### Problem details
Return exactly the lines of the records below, starting at the line that contains "none -> brown brick D1:G1 level 1" and ending at the line that contains "none -> yellow plate C6:D6 level 1", with both of those lines kept.

Coordinate-based object records:
Start of Block
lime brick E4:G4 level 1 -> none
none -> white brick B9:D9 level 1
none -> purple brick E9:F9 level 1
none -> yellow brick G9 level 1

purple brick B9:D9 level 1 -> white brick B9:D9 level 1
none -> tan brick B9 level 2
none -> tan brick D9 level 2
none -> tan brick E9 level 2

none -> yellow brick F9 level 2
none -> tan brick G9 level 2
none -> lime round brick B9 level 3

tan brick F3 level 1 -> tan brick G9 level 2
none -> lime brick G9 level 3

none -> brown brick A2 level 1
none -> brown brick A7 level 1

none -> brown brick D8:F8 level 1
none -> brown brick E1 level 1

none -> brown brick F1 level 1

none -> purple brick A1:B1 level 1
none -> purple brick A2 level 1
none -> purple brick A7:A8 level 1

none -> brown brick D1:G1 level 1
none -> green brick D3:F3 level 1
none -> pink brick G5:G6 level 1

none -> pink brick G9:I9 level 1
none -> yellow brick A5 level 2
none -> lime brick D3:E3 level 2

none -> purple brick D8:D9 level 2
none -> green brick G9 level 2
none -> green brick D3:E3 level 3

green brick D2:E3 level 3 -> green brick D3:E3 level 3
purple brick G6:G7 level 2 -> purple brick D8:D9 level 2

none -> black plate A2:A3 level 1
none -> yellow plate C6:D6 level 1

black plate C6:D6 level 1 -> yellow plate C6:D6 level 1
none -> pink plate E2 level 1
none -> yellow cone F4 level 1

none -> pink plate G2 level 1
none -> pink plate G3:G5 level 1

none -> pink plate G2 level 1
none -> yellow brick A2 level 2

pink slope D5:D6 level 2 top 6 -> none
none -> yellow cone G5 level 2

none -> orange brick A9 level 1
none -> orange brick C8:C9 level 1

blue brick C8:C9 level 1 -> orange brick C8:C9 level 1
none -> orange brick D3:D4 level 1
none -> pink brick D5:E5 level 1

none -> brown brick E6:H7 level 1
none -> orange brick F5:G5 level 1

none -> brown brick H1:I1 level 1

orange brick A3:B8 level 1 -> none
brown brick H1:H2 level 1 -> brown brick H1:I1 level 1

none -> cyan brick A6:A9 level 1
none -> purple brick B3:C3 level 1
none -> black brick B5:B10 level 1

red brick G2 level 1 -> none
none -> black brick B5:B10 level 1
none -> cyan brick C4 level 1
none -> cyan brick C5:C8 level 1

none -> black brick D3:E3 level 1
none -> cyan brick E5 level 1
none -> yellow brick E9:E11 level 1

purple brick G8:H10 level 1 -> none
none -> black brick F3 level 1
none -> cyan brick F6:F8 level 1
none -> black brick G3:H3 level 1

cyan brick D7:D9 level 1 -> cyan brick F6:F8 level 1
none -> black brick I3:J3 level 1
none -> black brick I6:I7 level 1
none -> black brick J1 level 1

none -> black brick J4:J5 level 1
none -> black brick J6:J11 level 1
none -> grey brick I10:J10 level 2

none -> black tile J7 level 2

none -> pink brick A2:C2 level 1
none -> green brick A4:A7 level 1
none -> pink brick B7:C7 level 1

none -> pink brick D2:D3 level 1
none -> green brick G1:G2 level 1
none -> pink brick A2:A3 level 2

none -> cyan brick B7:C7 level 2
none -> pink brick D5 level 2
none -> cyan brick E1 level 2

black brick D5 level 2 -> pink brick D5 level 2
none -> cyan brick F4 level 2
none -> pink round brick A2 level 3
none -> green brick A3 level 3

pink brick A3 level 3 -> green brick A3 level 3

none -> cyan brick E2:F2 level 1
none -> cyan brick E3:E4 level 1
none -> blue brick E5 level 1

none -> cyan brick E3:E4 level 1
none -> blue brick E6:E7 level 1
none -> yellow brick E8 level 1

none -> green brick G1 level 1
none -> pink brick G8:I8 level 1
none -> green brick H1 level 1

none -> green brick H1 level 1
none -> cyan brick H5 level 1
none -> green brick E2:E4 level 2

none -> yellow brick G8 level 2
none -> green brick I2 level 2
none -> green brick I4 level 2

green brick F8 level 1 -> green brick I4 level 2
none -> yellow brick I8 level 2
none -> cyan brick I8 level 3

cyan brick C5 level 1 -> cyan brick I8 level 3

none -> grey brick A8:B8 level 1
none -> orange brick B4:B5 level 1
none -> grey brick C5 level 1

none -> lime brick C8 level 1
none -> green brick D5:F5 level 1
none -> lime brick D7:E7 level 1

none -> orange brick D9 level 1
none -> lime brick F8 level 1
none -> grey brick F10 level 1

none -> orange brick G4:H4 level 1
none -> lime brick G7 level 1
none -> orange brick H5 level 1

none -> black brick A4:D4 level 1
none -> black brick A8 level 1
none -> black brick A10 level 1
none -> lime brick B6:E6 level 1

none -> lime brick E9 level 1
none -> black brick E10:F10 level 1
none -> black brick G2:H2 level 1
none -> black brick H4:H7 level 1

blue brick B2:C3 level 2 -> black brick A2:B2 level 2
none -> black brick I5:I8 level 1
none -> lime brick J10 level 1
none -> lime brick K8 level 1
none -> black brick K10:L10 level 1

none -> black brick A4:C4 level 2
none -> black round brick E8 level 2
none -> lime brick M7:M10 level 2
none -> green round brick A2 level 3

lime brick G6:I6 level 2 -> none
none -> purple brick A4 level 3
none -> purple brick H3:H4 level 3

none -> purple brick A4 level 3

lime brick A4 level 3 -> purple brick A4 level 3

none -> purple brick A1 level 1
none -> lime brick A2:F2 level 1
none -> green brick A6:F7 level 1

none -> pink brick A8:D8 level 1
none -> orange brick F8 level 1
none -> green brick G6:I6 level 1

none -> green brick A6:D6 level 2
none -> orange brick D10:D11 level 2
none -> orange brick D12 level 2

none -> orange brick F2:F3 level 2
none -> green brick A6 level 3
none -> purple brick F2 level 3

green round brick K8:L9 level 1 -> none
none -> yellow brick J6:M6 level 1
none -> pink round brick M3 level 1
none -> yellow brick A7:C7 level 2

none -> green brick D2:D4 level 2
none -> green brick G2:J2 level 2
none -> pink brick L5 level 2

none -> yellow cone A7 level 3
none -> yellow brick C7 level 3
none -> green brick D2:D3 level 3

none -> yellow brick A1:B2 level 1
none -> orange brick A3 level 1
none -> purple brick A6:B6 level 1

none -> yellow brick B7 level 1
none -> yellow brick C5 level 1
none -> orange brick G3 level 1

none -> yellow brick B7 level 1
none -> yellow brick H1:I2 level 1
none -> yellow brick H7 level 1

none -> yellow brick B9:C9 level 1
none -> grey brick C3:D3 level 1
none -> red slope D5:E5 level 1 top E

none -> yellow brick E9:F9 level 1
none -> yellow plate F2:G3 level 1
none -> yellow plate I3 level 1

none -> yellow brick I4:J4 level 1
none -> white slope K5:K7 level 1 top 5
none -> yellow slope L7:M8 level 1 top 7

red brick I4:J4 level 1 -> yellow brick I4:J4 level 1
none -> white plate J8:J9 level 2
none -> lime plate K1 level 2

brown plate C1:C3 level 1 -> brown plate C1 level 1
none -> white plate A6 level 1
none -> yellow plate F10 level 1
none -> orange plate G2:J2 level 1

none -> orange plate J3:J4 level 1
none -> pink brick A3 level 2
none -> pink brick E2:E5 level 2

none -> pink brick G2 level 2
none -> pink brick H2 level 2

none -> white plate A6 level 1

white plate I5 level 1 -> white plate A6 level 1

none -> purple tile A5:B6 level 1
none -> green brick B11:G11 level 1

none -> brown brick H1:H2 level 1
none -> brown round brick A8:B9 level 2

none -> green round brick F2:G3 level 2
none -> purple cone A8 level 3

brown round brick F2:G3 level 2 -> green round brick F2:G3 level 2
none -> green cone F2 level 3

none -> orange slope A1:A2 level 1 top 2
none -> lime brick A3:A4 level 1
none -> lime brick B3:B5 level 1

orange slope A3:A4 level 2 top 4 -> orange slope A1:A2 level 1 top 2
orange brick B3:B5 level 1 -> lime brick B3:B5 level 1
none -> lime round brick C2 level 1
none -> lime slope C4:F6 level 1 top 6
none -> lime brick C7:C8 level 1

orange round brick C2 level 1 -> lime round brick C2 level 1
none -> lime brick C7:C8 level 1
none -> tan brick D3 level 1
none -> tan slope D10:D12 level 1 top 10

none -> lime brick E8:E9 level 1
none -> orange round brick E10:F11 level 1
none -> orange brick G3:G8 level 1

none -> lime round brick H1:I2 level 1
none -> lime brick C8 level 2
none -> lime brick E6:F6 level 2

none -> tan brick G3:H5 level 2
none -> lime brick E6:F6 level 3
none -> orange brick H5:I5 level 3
End of Block
### Solution to this task
none -> brown brick D1:G1 level 1
none -> green brick D3:F3 level 1
none -> pink brick G5:G6 level 1

none -> pink brick G9:I9 level 1
none -> yellow brick A5 level 2
none -> lime brick D3:E3 level 2

none -> purple brick D8:D9 level 2
none -> green brick G9 level 2
none -> green brick D3:E3 level 3

green brick D2:E3 level 3 -> green brick D3:E3 level 3
purple brick G6:G7 level 2 -> purple brick D8:D9 level 2

none -> black plate A2:A3 level 1
none -> yellow plate C6:D6 level 1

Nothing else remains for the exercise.